AIM OF THE EXERCISE >> Within the listing below, the lines to output run from the one containing "cyan square: (65, 185)" through the one containing "pink cross: (34, 293)"; copy them exactly and nothing else.

INPUT DATA >>
---------------

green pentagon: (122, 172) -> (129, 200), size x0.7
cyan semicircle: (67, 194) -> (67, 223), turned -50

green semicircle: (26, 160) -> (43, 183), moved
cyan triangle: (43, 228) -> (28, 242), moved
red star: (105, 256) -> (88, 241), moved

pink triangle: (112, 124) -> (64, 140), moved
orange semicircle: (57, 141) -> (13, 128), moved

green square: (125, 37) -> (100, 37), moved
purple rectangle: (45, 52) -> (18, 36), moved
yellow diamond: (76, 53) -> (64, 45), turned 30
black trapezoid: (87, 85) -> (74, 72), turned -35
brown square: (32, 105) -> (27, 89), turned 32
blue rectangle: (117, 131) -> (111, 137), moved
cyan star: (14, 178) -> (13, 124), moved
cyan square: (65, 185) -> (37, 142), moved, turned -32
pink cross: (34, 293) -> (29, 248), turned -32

---------------

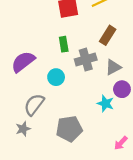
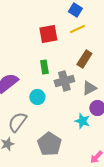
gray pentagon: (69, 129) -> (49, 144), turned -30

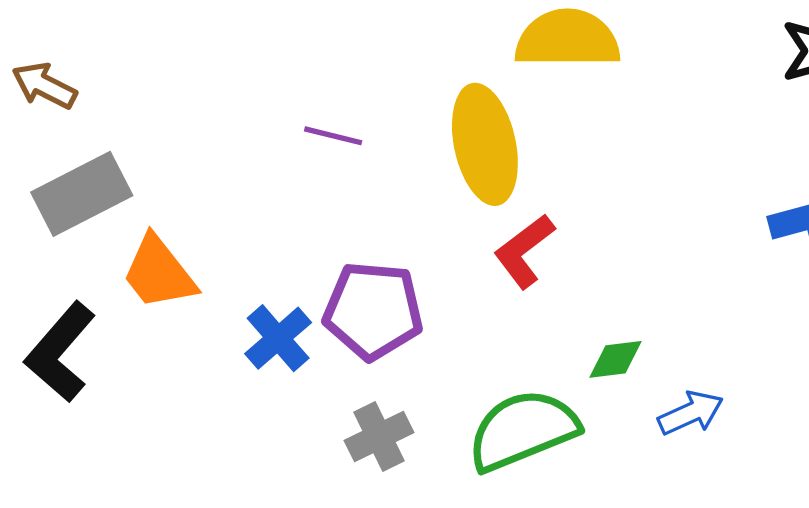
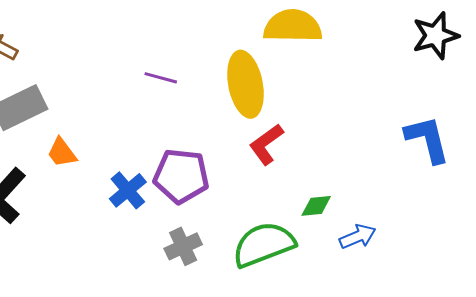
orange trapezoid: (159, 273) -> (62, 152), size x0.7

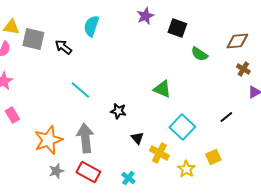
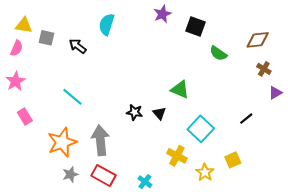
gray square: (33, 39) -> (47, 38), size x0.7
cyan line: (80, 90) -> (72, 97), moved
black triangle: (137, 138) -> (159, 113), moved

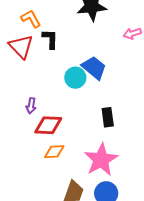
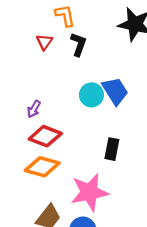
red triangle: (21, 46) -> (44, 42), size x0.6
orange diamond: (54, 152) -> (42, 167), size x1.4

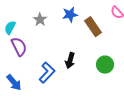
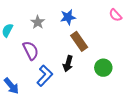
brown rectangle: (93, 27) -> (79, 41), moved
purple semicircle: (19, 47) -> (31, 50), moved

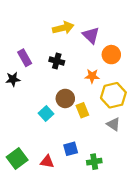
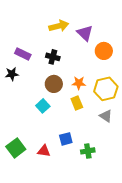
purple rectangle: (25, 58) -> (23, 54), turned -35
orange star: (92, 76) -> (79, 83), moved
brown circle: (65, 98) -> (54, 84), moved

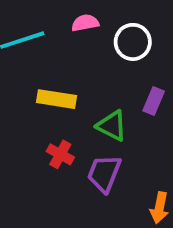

---------------

WRITTEN RESPONSE >>
cyan square: (65, 185) -> (37, 142), moved, turned -32
pink cross: (34, 293) -> (29, 248), turned -32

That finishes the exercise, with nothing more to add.